[Object tracking records]
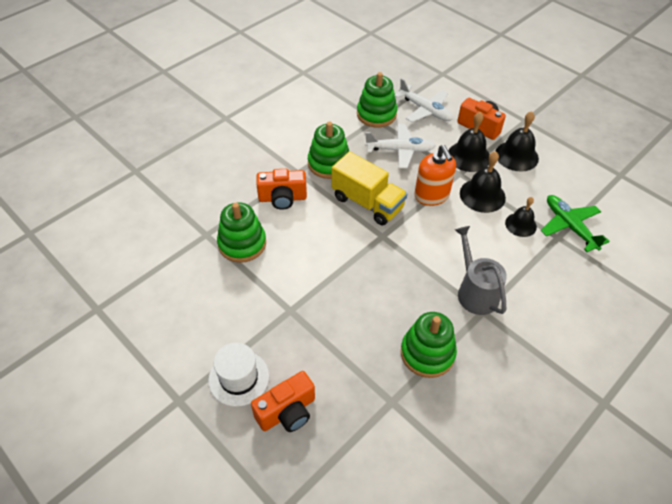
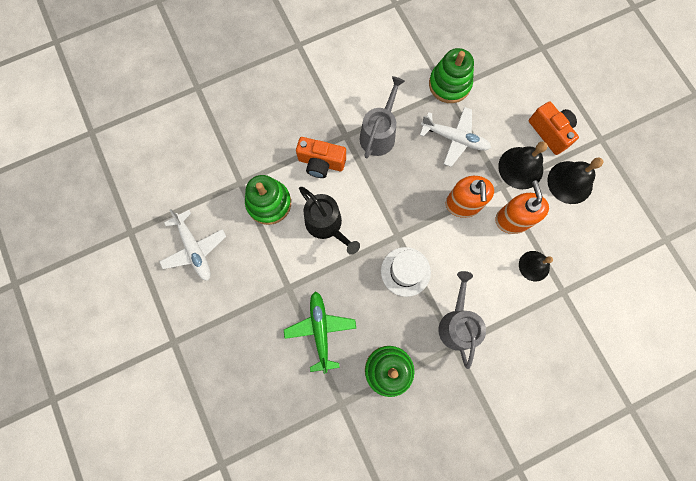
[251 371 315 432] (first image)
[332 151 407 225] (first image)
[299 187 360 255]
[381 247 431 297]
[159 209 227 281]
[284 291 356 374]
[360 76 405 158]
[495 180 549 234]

### TASK REQUIREMENTS
Repeat the entries word for word and skip the pictures.

### RESULT FOR THIS EXERCISE
[251 371 315 432] (first image)
[332 151 407 225] (first image)
[299 187 360 255]
[381 247 431 297]
[159 209 227 281]
[284 291 356 374]
[360 76 405 158]
[495 180 549 234]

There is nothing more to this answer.